* [Problem requirements]:
Print this span of the material below exactly: the line with "pos1: [678, 448, 95, 144]", the line with "pos1: [717, 301, 46, 50]", and every line between them, but nothing else.

* [Material to process]:
★ ★ ★

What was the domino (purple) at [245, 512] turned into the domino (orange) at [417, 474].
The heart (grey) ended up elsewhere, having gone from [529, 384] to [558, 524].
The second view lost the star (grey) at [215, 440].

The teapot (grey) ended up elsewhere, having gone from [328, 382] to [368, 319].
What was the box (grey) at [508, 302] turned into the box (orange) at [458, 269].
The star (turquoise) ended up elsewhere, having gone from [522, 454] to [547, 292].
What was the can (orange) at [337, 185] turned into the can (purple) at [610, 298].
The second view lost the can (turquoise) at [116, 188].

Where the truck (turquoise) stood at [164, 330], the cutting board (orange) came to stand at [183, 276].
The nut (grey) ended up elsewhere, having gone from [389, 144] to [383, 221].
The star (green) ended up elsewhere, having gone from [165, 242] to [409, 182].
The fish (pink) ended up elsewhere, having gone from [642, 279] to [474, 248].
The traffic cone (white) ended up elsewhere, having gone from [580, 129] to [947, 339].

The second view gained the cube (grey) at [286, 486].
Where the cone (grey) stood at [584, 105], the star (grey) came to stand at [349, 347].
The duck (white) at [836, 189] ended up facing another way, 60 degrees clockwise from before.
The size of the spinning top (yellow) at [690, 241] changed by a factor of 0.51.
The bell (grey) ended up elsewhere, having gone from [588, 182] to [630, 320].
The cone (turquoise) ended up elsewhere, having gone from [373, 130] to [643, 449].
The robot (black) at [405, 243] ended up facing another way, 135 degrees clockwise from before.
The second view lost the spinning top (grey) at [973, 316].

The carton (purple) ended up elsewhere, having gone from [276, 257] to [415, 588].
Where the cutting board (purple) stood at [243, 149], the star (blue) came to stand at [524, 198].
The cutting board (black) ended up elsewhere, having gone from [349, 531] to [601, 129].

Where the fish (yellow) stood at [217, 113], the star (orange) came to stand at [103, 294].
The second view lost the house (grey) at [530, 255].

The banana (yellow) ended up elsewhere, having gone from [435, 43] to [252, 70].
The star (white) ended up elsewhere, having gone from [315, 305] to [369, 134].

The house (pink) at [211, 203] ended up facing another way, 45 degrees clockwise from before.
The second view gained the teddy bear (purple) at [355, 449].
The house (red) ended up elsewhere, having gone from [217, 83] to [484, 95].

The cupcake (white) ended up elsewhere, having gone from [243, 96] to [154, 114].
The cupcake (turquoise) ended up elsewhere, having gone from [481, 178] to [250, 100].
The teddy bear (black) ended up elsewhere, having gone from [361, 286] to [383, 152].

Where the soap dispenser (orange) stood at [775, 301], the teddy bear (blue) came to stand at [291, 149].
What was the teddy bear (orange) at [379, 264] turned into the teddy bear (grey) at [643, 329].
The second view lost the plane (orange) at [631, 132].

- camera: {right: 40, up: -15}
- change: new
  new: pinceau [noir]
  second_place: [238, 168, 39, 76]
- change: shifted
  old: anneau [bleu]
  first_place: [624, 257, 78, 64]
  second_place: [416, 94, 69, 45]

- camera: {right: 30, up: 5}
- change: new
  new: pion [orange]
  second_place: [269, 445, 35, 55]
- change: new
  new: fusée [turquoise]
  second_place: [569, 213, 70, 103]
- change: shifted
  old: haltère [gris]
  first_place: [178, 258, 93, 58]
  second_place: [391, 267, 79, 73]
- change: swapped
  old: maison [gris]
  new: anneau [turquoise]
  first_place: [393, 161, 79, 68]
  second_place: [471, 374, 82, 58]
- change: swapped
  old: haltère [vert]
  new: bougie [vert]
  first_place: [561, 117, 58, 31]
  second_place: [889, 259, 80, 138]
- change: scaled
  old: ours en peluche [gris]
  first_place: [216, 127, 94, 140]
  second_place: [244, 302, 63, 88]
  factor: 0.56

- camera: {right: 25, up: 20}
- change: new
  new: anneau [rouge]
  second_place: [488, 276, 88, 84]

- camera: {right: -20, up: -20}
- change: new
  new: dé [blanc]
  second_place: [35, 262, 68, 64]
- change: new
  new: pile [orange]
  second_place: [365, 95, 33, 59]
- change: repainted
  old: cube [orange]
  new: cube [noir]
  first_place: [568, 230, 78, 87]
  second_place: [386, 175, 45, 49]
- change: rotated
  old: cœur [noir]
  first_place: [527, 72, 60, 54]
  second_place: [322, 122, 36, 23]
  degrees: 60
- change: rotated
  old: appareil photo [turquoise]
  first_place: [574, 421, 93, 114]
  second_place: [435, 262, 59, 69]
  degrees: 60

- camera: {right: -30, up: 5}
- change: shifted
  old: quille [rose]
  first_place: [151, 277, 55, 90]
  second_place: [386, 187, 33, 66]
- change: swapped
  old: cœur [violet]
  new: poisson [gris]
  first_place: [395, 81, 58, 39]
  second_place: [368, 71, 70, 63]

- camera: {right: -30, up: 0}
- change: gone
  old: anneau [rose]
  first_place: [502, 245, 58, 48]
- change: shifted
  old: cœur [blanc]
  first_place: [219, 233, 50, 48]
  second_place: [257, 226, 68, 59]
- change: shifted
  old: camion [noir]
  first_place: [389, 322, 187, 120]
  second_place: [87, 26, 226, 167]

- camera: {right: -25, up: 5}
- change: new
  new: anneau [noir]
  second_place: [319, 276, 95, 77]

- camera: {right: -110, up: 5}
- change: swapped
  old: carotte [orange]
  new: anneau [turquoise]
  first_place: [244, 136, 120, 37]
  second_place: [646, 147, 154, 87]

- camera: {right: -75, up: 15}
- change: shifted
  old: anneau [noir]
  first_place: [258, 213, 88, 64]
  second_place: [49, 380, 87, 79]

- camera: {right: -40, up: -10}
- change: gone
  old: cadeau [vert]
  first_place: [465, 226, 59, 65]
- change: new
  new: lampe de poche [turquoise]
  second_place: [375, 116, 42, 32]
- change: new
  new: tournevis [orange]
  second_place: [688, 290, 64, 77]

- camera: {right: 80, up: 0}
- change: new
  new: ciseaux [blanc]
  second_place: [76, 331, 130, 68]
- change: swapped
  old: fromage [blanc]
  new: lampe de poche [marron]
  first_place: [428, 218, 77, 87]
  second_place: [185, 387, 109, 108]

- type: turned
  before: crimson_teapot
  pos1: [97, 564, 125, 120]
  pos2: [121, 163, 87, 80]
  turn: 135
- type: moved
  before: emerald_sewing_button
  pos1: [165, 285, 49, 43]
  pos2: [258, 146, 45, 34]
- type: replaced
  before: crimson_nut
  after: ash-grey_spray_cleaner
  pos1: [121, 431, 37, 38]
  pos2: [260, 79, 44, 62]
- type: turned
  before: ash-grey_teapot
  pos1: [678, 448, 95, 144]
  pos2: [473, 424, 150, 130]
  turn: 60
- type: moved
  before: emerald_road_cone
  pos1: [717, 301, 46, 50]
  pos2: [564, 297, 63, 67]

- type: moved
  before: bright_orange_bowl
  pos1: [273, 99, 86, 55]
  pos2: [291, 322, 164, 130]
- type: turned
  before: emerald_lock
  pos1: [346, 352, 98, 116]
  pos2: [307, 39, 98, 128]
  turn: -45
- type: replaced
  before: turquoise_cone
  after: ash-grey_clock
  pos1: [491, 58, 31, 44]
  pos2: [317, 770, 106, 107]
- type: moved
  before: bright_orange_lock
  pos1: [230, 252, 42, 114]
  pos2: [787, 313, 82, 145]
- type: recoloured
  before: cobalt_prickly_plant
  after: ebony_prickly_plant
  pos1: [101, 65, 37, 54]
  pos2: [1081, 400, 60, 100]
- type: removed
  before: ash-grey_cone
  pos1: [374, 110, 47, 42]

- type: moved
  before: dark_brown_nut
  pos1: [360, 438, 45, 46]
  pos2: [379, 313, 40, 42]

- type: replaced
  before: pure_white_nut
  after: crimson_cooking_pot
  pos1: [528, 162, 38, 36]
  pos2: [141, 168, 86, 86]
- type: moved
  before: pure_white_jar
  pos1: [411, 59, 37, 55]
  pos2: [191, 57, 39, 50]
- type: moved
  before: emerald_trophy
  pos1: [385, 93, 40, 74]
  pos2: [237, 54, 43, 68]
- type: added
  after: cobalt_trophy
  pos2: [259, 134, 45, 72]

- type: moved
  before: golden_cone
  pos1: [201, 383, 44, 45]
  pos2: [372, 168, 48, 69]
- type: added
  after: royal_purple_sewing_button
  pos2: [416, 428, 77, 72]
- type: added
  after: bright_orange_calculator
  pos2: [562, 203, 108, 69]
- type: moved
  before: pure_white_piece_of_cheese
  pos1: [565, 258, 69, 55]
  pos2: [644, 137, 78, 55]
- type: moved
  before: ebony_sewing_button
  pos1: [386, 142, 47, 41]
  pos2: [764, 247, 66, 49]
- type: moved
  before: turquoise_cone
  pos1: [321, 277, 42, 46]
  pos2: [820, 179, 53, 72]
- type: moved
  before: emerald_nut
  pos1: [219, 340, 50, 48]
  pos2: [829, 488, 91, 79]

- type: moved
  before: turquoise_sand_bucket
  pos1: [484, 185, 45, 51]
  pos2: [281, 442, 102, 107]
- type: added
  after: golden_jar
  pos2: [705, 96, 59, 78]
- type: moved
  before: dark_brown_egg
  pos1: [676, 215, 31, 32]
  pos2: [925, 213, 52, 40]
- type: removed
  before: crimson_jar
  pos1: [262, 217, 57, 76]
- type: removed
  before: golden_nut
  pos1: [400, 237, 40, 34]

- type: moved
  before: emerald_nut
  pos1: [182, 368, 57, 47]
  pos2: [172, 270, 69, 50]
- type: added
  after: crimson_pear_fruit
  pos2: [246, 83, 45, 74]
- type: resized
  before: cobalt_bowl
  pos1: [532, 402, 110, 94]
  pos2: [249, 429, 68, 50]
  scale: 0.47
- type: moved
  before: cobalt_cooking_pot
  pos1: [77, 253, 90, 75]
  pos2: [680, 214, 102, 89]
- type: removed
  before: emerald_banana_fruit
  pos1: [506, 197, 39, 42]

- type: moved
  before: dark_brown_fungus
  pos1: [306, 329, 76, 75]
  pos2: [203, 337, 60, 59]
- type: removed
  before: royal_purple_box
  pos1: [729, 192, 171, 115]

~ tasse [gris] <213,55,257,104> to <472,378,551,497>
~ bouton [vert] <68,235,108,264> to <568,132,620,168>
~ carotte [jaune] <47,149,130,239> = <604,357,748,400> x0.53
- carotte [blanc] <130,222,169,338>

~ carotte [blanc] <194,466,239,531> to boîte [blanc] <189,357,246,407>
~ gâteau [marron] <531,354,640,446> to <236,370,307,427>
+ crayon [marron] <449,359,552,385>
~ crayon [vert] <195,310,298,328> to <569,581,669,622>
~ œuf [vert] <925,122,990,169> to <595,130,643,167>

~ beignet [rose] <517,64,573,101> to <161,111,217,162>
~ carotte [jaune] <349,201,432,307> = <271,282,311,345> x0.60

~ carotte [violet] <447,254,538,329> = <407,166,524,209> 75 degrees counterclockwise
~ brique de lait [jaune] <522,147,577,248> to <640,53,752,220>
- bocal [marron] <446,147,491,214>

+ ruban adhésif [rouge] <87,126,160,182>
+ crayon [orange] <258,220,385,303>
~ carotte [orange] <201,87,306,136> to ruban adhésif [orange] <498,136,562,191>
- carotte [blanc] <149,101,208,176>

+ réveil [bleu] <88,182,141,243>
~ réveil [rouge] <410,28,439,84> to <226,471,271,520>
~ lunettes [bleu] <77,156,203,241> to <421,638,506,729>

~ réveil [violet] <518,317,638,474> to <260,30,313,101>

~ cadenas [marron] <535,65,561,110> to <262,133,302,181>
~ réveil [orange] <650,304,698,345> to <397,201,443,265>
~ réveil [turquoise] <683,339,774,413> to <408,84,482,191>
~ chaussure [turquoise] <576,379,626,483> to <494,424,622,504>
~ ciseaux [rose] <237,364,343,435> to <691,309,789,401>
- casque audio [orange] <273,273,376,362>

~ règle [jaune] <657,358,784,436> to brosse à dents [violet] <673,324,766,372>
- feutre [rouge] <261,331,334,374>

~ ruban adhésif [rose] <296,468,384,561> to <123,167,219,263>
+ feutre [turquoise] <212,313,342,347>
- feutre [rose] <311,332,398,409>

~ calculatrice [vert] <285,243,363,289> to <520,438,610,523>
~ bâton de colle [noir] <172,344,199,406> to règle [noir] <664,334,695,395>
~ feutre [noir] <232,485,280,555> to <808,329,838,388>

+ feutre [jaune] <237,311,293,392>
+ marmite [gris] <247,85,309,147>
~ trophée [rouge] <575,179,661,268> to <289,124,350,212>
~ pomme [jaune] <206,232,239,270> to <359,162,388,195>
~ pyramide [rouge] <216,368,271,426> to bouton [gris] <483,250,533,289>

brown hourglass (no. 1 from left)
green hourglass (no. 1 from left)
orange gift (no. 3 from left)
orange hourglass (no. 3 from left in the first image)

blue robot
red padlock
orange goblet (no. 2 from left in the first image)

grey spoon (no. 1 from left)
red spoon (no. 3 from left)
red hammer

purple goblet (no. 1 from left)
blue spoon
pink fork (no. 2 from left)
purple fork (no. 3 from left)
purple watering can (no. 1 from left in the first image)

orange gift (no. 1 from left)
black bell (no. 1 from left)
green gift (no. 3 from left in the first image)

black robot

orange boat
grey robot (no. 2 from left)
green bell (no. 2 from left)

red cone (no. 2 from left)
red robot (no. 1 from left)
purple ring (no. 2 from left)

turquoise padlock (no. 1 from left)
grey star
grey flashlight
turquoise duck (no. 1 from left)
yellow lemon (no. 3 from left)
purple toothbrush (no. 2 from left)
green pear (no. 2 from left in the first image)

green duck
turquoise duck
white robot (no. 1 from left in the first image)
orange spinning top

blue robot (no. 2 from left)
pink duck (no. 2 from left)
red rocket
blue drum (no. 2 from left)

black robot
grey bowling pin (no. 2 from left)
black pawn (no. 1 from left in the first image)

★ ★ ★

* [Problem solution]:
  pos1: [678, 448, 95, 144]
  pos2: [473, 424, 150, 130]
  turn: 60
- type: moved
  before: emerald_road_cone
  pos1: [717, 301, 46, 50]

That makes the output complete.